**DATA FOR PROCESSING:**
··········
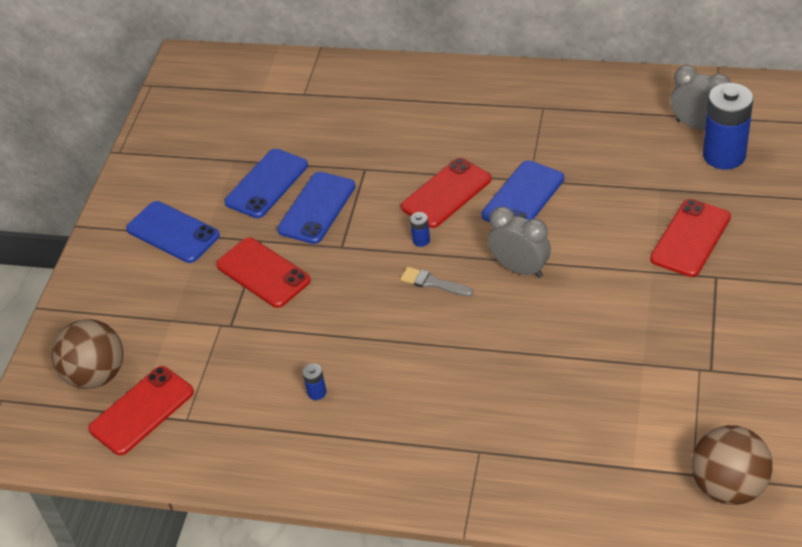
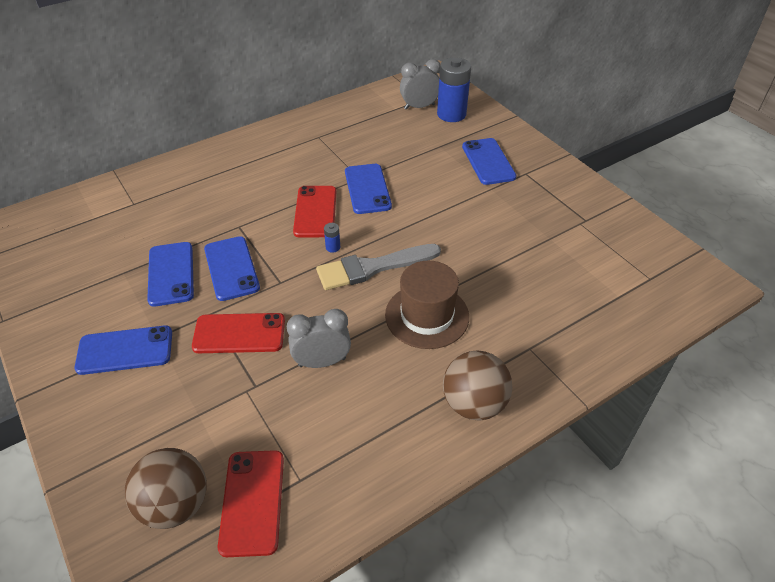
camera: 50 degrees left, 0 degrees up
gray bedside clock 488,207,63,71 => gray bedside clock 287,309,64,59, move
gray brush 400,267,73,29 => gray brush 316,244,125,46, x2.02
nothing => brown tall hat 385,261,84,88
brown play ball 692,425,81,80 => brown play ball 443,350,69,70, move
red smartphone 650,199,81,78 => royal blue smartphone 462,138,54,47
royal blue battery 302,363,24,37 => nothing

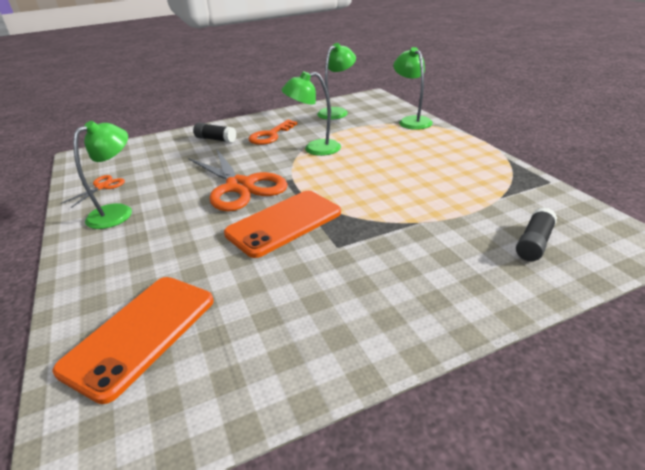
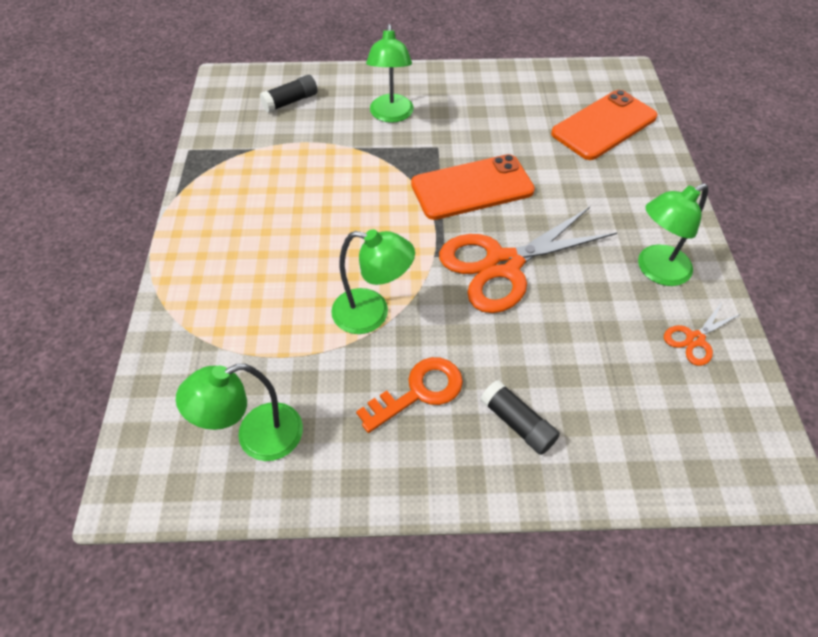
camera: 160 degrees left, 20 degrees up
green lamp 393,47,40,83 => green lamp 366,24,48,99, move
orange scissors 188,148,100,63 => orange scissors 439,207,178,106, 105 degrees counterclockwise

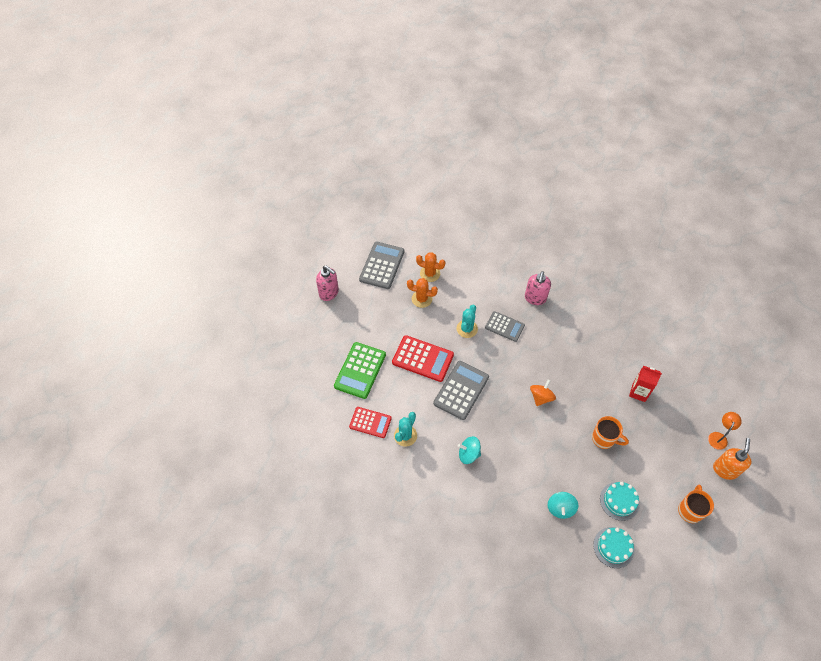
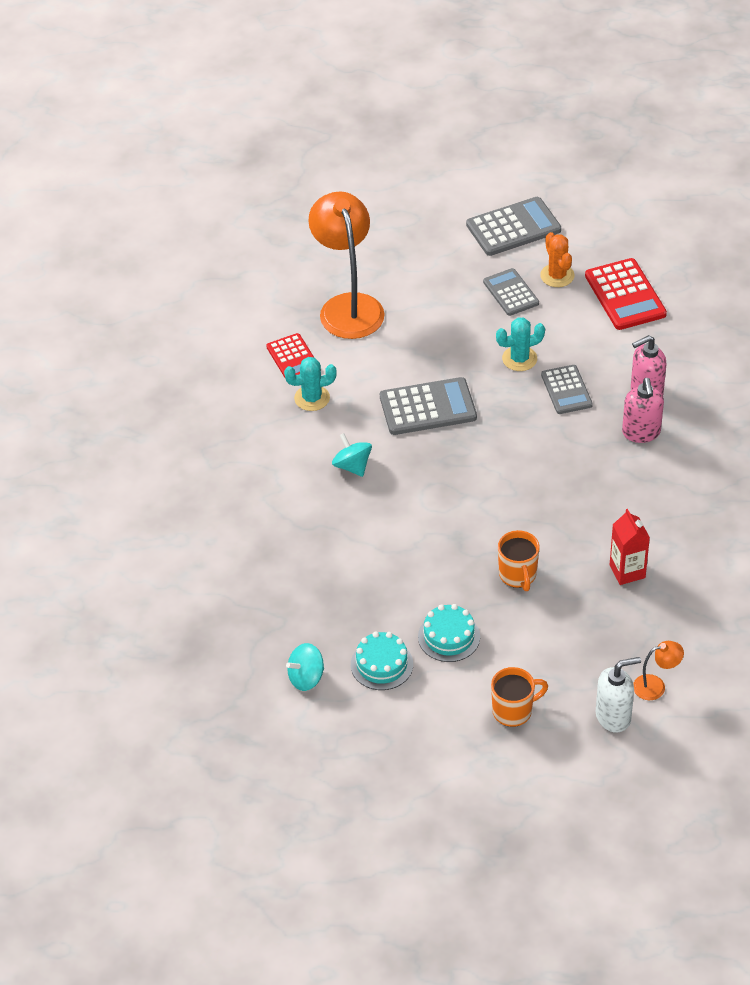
camera: 50 degrees right, 10 degrees down
aqua whirligig 548,492,30,27 => aqua whirligig 286,643,38,48, move
green calculator 334,342,52,57 => orange lamp 308,191,77,148
orange saguaro cactus 407,278,31,30 => gray calculator 483,268,56,48
red calculator 392,335,62,47 => red calculator 585,258,82,72, move
orange pump bottle 713,438,39,42 => snow-white pump bottle 596,657,45,76
rose-pink pump bottle 316,266,23,35 => rose-pink pump bottle 622,378,42,65, move
orange whirligig 530,380,26,26 => nothing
··········
**WORK TASK:** Could the material above be given again in full and exactly, with its pictures left out?

**OUTPUT BELOW:**
camera: 50 degrees left, 0 degrees up
gray bedside clock 488,207,63,71 => gray bedside clock 287,309,64,59, move
gray brush 400,267,73,29 => gray brush 316,244,125,46, x2.02
nothing => brown tall hat 385,261,84,88
brown play ball 692,425,81,80 => brown play ball 443,350,69,70, move
red smartphone 650,199,81,78 => royal blue smartphone 462,138,54,47
royal blue battery 302,363,24,37 => nothing

camera: 160 degrees left, 20 degrees up
green lamp 393,47,40,83 => green lamp 366,24,48,99, move
orange scissors 188,148,100,63 => orange scissors 439,207,178,106, 105 degrees counterclockwise

camera: 50 degrees right, 10 degrees down
aqua whirligig 548,492,30,27 => aqua whirligig 286,643,38,48, move
green calculator 334,342,52,57 => orange lamp 308,191,77,148
orange saguaro cactus 407,278,31,30 => gray calculator 483,268,56,48
red calculator 392,335,62,47 => red calculator 585,258,82,72, move
orange pump bottle 713,438,39,42 => snow-white pump bottle 596,657,45,76
rose-pink pump bottle 316,266,23,35 => rose-pink pump bottle 622,378,42,65, move
orange whirligig 530,380,26,26 => nothing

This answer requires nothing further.